◆ Goal of the exercise:
Leave out the pictures and output exactly the lines below from the one with "white book [120,335,207,413]" down to the one with "pink plate [438,372,542,448]", both of them included.
-------
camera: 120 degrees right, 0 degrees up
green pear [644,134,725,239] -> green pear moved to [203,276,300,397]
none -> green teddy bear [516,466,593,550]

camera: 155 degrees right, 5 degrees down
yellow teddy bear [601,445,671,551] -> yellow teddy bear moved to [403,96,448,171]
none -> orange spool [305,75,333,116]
-------
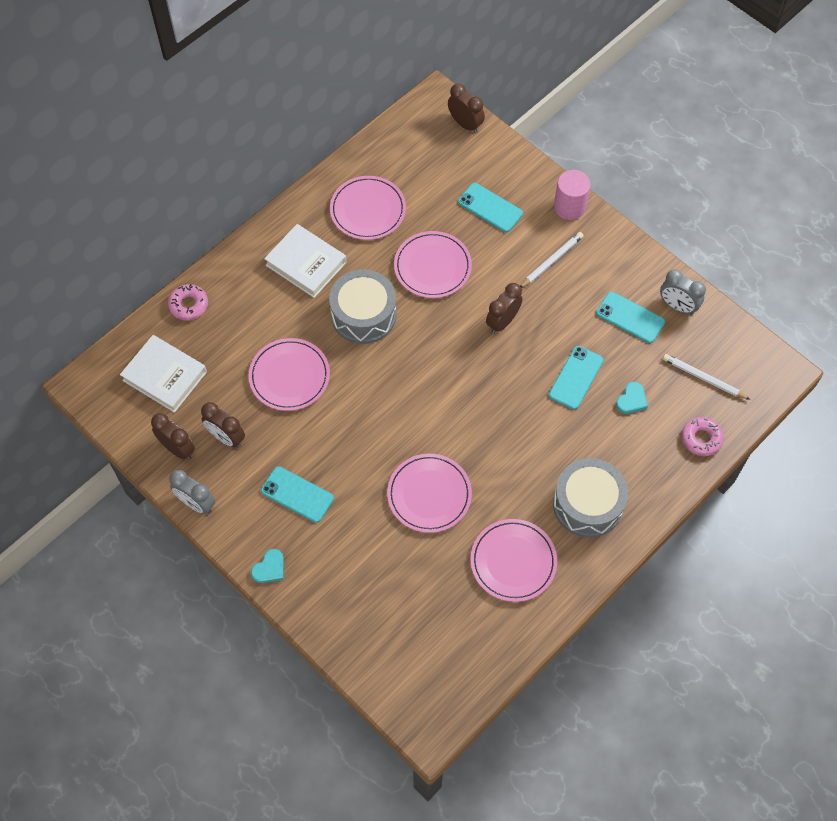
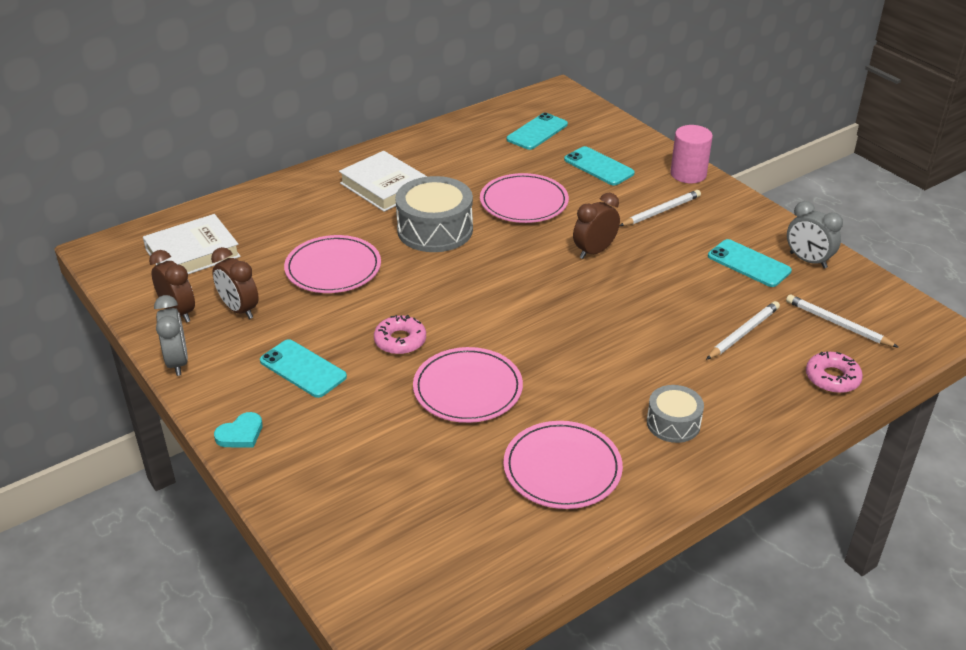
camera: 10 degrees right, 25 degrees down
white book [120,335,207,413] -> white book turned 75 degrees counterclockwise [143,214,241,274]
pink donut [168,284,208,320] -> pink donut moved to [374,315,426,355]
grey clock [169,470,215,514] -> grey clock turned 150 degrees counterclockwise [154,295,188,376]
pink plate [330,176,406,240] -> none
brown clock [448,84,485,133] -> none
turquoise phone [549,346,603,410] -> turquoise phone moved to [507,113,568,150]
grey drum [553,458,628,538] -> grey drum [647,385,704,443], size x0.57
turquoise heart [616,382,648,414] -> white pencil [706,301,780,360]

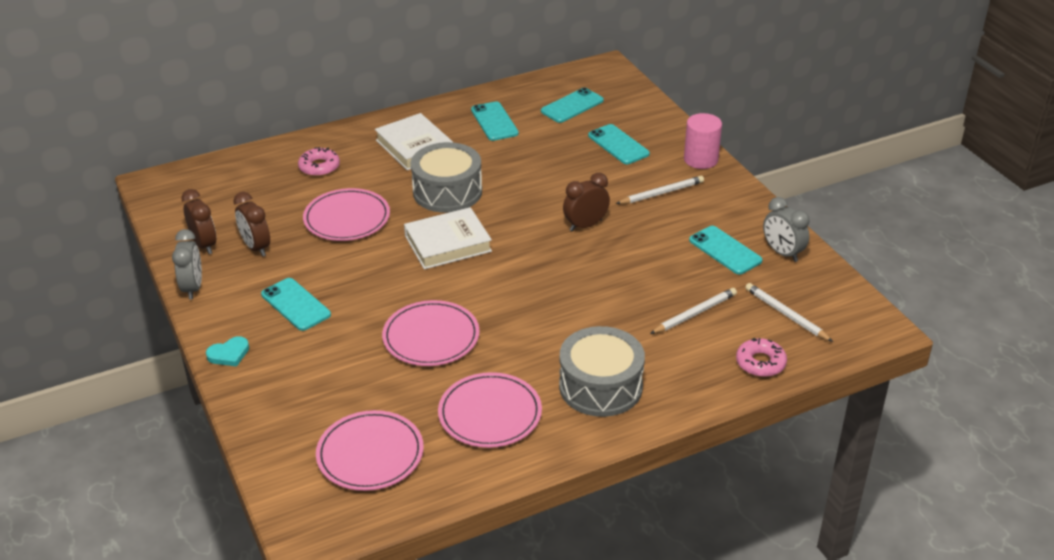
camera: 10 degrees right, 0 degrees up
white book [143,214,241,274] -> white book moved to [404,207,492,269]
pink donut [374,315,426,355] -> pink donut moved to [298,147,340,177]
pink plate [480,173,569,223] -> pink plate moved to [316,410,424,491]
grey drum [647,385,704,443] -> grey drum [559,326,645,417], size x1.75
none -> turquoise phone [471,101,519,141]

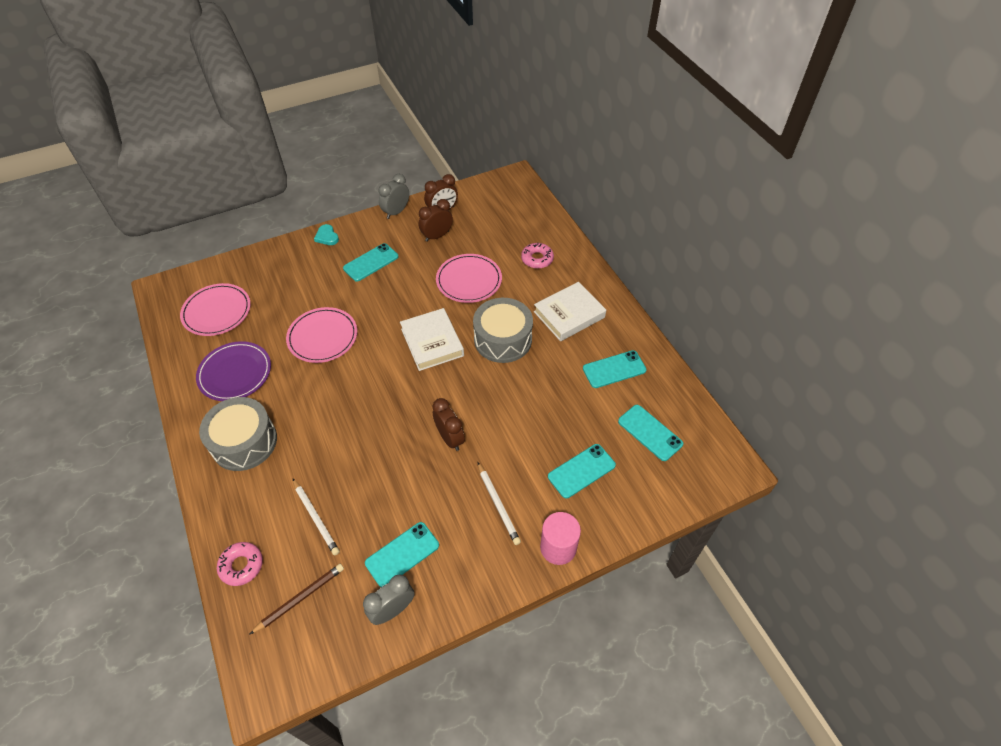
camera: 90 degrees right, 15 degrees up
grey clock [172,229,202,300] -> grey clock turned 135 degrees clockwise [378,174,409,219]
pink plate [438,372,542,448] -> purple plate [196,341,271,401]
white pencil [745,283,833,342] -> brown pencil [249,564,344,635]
-------
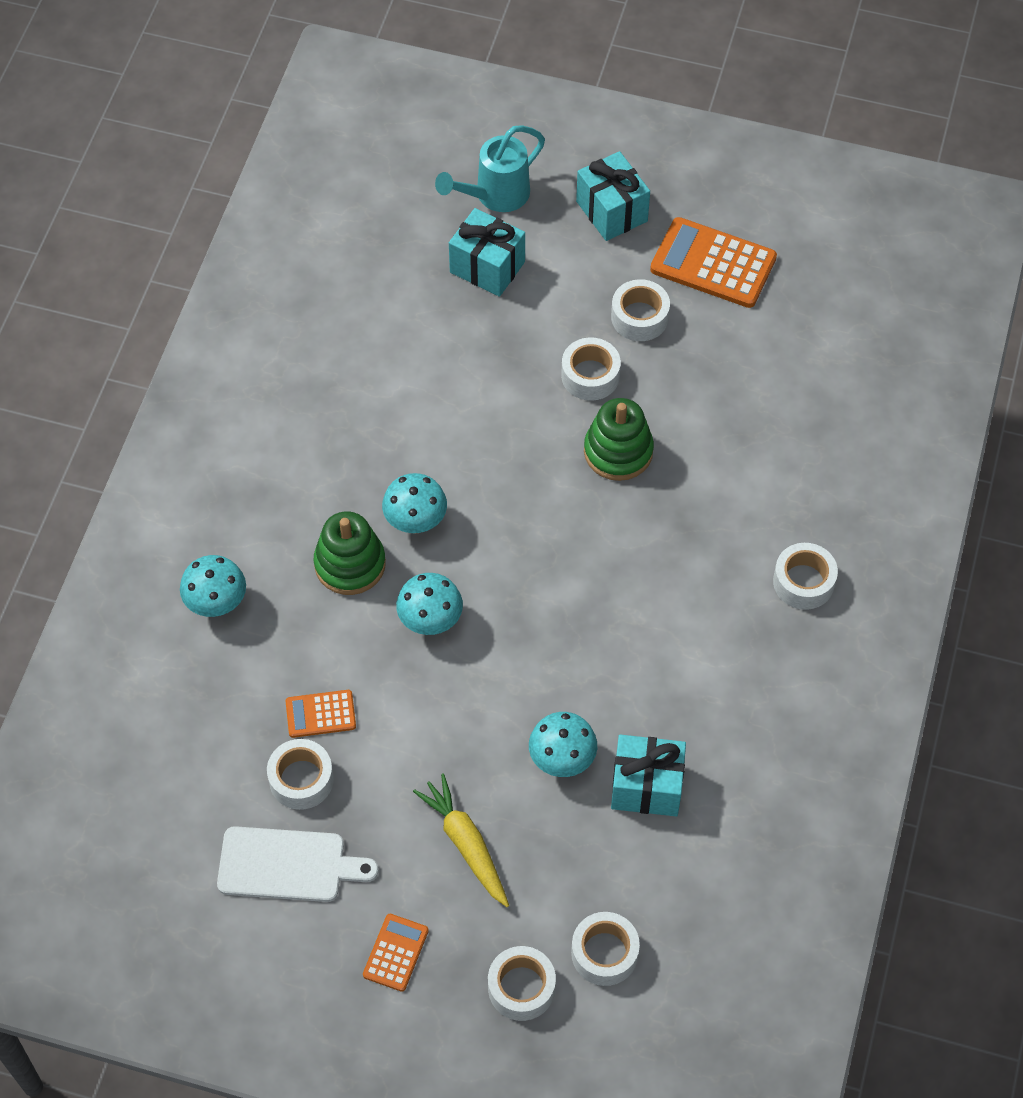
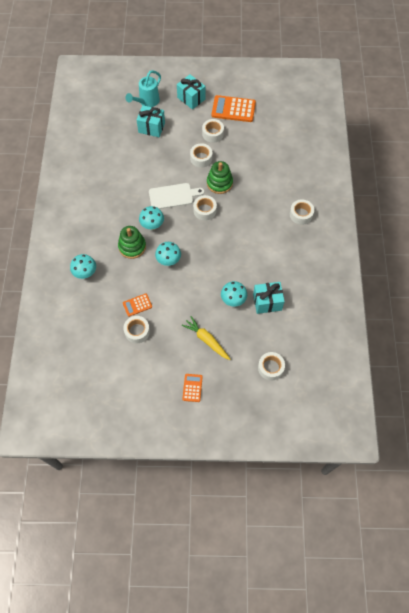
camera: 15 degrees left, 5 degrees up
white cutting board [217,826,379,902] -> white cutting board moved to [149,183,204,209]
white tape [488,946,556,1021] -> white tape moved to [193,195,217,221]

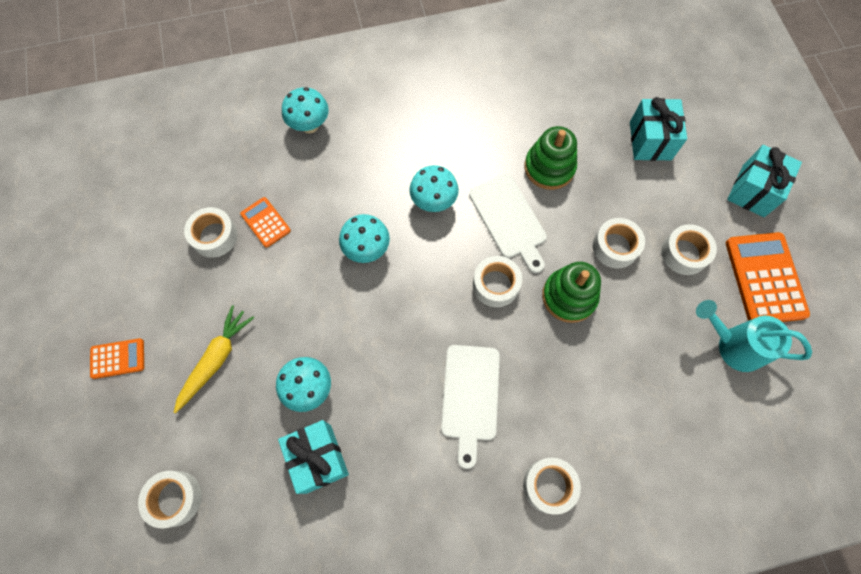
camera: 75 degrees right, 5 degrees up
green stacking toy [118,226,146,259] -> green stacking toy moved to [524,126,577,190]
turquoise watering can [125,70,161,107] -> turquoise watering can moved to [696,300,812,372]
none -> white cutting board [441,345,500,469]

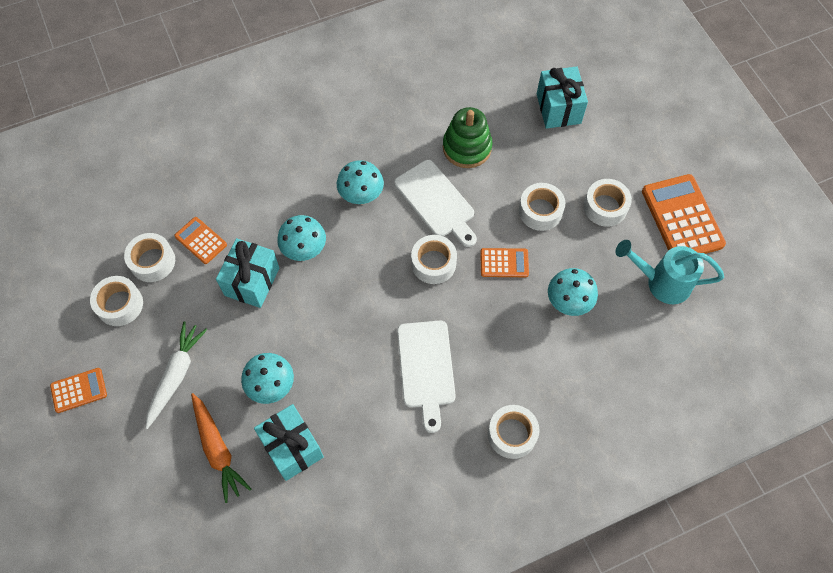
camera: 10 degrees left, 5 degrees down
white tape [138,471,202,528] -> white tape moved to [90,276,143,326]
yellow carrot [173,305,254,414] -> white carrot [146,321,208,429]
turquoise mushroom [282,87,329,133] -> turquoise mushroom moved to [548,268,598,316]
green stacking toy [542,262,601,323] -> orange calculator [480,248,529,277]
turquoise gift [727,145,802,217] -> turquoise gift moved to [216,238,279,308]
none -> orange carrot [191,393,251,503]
-------
◆ Answer:
white book [120,335,207,413] -> white book turned 75 degrees counterclockwise [143,214,241,274]
pink donut [168,284,208,320] -> pink donut moved to [374,315,426,355]
grey clock [169,470,215,514] -> grey clock turned 150 degrees counterclockwise [154,295,188,376]
pink plate [330,176,406,240] -> none
brown clock [448,84,485,133] -> none
turquoise phone [549,346,603,410] -> turquoise phone moved to [507,113,568,150]
grey drum [553,458,628,538] -> grey drum [647,385,704,443], size x0.57
turquoise heart [616,382,648,414] -> white pencil [706,301,780,360]

camera: 10 degrees right, 0 degrees up
white book [143,214,241,274] -> white book moved to [404,207,492,269]
pink donut [374,315,426,355] -> pink donut moved to [298,147,340,177]
pink plate [480,173,569,223] -> pink plate moved to [316,410,424,491]
grey drum [647,385,704,443] -> grey drum [559,326,645,417], size x1.75
none -> turquoise phone [471,101,519,141]

camera: 90 degrees right, 15 degrees up
grey clock [172,229,202,300] -> grey clock turned 135 degrees clockwise [378,174,409,219]
pink plate [438,372,542,448] -> purple plate [196,341,271,401]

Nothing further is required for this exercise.